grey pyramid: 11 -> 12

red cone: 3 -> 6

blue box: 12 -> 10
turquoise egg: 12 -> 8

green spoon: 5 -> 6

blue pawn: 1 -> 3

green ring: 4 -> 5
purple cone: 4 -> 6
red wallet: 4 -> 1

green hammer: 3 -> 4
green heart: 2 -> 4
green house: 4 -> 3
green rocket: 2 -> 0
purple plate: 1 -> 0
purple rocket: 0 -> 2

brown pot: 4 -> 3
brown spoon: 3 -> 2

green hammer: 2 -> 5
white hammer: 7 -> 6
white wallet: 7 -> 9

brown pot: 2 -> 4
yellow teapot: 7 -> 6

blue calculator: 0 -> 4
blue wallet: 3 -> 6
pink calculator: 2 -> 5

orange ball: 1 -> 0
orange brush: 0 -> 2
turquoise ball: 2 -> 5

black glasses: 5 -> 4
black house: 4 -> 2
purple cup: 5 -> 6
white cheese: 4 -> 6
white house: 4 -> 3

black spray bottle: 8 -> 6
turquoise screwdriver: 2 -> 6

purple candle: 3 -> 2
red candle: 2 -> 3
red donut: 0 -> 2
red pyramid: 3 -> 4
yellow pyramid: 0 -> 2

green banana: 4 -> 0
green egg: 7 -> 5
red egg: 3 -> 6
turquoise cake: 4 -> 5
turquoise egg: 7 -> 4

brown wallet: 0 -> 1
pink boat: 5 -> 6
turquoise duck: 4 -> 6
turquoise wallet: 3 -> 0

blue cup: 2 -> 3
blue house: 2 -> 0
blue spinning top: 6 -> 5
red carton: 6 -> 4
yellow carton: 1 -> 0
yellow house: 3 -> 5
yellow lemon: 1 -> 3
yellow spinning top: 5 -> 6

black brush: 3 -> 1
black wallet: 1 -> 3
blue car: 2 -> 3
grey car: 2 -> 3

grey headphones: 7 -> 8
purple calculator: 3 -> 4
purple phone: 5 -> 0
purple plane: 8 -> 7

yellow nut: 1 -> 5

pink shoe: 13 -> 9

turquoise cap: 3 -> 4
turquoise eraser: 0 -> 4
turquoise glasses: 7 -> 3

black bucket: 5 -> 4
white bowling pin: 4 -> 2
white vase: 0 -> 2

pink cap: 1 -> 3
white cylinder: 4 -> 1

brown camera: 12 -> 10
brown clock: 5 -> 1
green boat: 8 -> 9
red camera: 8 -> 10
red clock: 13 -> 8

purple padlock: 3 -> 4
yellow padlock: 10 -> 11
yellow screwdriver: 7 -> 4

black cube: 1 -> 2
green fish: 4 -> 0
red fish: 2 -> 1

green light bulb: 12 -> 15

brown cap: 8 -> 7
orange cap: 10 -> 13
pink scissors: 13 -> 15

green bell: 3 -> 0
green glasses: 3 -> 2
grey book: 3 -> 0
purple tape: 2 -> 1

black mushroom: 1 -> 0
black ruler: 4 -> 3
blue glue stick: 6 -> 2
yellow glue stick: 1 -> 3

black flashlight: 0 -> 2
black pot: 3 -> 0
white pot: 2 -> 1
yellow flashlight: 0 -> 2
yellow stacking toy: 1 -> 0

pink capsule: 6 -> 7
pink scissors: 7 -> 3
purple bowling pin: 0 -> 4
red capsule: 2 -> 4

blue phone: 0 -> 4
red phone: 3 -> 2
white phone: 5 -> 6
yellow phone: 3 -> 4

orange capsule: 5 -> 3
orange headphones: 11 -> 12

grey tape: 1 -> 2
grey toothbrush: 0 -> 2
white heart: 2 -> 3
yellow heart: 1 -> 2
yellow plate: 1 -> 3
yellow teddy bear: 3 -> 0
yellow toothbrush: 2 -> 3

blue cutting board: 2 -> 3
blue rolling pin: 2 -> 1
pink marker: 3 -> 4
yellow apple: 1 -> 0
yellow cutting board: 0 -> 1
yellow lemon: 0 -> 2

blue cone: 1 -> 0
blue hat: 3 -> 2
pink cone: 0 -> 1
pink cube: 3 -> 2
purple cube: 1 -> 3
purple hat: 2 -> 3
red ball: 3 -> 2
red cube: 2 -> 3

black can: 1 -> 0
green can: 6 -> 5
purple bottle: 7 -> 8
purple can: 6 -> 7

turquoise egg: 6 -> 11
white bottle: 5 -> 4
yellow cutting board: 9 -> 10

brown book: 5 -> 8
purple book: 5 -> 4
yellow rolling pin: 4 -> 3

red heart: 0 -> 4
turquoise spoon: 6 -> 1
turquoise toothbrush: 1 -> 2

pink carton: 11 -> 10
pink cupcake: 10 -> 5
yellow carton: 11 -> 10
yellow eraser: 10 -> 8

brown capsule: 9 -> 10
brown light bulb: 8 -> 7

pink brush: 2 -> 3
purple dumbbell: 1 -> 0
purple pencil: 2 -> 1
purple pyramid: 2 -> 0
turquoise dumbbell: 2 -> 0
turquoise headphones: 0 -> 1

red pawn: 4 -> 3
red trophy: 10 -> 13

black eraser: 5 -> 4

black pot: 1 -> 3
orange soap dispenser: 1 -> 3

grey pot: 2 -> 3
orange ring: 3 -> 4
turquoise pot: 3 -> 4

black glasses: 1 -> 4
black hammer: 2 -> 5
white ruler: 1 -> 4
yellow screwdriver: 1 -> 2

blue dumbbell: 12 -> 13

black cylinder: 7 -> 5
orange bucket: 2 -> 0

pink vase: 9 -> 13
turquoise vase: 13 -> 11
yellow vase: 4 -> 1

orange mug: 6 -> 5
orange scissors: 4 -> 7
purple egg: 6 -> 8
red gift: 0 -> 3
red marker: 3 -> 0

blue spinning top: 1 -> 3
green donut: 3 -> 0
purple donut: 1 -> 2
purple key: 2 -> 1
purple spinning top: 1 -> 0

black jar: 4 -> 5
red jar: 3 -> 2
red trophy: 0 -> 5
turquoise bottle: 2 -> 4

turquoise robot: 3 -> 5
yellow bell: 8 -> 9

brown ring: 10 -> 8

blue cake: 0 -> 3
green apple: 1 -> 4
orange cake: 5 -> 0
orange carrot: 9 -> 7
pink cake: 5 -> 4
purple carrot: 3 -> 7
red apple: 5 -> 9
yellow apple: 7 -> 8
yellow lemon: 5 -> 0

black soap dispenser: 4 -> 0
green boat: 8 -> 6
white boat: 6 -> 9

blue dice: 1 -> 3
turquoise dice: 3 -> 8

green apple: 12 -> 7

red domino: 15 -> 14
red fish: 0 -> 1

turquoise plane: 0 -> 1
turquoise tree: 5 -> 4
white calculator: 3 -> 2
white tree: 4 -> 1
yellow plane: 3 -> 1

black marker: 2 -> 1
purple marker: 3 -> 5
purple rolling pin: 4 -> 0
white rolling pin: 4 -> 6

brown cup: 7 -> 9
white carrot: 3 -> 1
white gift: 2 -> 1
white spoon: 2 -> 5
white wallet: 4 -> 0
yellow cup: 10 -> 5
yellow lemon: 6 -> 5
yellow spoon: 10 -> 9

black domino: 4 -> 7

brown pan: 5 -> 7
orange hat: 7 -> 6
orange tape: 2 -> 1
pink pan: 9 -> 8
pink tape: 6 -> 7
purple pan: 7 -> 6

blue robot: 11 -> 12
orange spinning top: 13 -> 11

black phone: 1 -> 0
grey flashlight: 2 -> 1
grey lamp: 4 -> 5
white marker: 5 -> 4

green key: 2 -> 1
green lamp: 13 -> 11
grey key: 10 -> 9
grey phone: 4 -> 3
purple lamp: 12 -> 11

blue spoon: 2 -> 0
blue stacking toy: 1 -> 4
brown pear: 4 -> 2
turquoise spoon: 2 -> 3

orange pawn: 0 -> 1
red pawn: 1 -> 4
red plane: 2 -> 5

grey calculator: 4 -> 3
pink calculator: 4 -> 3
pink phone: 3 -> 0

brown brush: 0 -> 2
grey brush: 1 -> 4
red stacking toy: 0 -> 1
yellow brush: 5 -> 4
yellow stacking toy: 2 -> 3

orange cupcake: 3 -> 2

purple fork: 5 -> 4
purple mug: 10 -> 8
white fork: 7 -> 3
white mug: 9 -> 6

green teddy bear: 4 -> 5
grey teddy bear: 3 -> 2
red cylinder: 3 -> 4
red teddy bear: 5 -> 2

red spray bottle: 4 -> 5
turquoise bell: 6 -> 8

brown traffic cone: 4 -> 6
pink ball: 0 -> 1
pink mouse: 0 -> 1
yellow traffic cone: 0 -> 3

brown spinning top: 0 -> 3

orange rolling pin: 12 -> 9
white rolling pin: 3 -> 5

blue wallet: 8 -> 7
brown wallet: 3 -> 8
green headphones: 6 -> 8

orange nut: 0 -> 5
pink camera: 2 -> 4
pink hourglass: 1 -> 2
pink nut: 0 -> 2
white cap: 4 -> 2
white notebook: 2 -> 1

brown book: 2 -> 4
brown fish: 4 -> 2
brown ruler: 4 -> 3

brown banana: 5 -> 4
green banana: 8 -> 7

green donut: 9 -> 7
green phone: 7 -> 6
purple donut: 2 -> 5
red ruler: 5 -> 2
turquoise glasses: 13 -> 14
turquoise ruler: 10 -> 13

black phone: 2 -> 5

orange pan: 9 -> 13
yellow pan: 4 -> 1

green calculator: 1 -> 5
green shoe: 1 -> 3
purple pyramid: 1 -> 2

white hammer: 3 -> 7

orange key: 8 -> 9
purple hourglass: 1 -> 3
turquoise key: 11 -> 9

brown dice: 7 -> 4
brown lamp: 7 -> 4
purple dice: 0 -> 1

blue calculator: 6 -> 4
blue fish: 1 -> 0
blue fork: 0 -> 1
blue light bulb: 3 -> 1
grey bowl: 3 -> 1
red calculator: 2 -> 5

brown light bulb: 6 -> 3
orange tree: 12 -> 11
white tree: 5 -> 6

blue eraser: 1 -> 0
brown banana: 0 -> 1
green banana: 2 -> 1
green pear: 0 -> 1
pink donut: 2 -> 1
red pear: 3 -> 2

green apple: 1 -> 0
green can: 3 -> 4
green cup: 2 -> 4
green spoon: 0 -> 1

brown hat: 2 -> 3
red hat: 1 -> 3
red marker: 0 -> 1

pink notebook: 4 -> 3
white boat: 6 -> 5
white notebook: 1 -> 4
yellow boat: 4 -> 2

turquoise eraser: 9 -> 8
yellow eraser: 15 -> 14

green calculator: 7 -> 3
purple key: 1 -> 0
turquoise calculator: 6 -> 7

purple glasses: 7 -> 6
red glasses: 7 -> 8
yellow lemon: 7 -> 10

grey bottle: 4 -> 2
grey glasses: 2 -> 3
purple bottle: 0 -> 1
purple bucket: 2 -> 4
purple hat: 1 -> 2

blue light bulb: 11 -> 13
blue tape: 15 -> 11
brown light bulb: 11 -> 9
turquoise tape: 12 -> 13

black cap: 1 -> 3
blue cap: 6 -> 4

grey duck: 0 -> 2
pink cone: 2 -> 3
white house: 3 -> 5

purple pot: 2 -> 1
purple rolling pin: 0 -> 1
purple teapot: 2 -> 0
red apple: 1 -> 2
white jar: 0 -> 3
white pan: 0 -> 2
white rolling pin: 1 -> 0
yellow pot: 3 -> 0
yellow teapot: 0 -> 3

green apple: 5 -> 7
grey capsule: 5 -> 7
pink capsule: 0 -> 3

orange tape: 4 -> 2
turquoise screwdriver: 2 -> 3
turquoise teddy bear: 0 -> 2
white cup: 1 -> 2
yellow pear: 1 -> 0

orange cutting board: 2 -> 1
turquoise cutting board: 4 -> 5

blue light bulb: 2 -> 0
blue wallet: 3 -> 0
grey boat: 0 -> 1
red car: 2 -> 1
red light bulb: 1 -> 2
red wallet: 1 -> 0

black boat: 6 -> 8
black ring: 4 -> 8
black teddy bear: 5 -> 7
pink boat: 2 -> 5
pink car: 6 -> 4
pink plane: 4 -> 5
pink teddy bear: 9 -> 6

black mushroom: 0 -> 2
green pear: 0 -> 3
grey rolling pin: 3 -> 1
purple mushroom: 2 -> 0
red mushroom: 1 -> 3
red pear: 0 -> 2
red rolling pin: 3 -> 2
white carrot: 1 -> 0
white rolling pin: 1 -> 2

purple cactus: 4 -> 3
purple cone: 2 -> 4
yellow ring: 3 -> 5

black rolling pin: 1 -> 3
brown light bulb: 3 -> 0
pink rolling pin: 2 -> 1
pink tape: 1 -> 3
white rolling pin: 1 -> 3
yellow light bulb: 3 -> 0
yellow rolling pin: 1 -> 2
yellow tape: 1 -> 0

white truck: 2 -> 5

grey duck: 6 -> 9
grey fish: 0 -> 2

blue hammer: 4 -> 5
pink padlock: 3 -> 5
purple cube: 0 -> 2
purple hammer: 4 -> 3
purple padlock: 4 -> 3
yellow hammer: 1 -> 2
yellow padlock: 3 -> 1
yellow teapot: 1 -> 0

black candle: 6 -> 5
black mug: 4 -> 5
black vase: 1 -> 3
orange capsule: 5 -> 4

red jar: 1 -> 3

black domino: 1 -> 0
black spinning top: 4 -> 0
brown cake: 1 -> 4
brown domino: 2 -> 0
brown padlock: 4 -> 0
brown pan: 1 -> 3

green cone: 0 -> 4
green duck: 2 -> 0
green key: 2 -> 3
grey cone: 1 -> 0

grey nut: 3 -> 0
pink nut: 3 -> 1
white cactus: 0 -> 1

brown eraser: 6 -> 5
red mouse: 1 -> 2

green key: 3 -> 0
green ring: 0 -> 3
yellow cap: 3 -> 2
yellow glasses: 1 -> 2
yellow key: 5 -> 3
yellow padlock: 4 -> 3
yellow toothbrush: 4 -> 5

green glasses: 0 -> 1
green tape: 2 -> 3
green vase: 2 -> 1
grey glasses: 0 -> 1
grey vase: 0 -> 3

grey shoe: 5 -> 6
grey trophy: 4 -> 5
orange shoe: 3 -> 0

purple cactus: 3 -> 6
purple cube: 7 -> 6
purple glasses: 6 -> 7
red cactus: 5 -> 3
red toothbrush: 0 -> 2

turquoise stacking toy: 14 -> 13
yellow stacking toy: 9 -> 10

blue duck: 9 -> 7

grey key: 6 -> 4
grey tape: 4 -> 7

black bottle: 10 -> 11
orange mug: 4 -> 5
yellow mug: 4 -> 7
____________
Only a verbatim transcription of the lines from the one containing "black mushroom: 0 -> 2" through the last line of the records counts as the answer.

black mushroom: 0 -> 2
green pear: 0 -> 3
grey rolling pin: 3 -> 1
purple mushroom: 2 -> 0
red mushroom: 1 -> 3
red pear: 0 -> 2
red rolling pin: 3 -> 2
white carrot: 1 -> 0
white rolling pin: 1 -> 2

purple cactus: 4 -> 3
purple cone: 2 -> 4
yellow ring: 3 -> 5

black rolling pin: 1 -> 3
brown light bulb: 3 -> 0
pink rolling pin: 2 -> 1
pink tape: 1 -> 3
white rolling pin: 1 -> 3
yellow light bulb: 3 -> 0
yellow rolling pin: 1 -> 2
yellow tape: 1 -> 0

white truck: 2 -> 5

grey duck: 6 -> 9
grey fish: 0 -> 2

blue hammer: 4 -> 5
pink padlock: 3 -> 5
purple cube: 0 -> 2
purple hammer: 4 -> 3
purple padlock: 4 -> 3
yellow hammer: 1 -> 2
yellow padlock: 3 -> 1
yellow teapot: 1 -> 0

black candle: 6 -> 5
black mug: 4 -> 5
black vase: 1 -> 3
orange capsule: 5 -> 4

red jar: 1 -> 3

black domino: 1 -> 0
black spinning top: 4 -> 0
brown cake: 1 -> 4
brown domino: 2 -> 0
brown padlock: 4 -> 0
brown pan: 1 -> 3

green cone: 0 -> 4
green duck: 2 -> 0
green key: 2 -> 3
grey cone: 1 -> 0

grey nut: 3 -> 0
pink nut: 3 -> 1
white cactus: 0 -> 1

brown eraser: 6 -> 5
red mouse: 1 -> 2

green key: 3 -> 0
green ring: 0 -> 3
yellow cap: 3 -> 2
yellow glasses: 1 -> 2
yellow key: 5 -> 3
yellow padlock: 4 -> 3
yellow toothbrush: 4 -> 5

green glasses: 0 -> 1
green tape: 2 -> 3
green vase: 2 -> 1
grey glasses: 0 -> 1
grey vase: 0 -> 3

grey shoe: 5 -> 6
grey trophy: 4 -> 5
orange shoe: 3 -> 0

purple cactus: 3 -> 6
purple cube: 7 -> 6
purple glasses: 6 -> 7
red cactus: 5 -> 3
red toothbrush: 0 -> 2

turquoise stacking toy: 14 -> 13
yellow stacking toy: 9 -> 10

blue duck: 9 -> 7

grey key: 6 -> 4
grey tape: 4 -> 7

black bottle: 10 -> 11
orange mug: 4 -> 5
yellow mug: 4 -> 7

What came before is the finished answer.